Assigned task.
Scan the data below. Pull out each line where "arrow" occurs.

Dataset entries

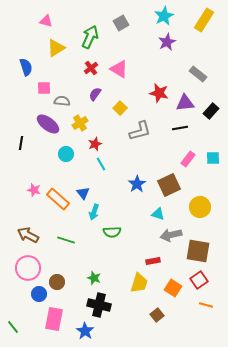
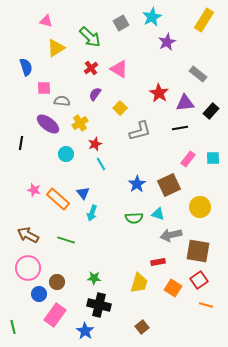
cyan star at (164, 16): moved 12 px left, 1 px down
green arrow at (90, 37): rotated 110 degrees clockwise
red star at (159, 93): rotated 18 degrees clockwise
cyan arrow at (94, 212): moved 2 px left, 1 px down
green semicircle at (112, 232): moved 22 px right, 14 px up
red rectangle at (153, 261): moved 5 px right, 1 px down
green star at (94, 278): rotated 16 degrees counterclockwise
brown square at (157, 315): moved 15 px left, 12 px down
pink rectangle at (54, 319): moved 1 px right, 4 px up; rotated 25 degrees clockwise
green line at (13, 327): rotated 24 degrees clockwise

Solved exercise.
green arrow at (90, 37): rotated 110 degrees clockwise
cyan arrow at (94, 212): moved 2 px left, 1 px down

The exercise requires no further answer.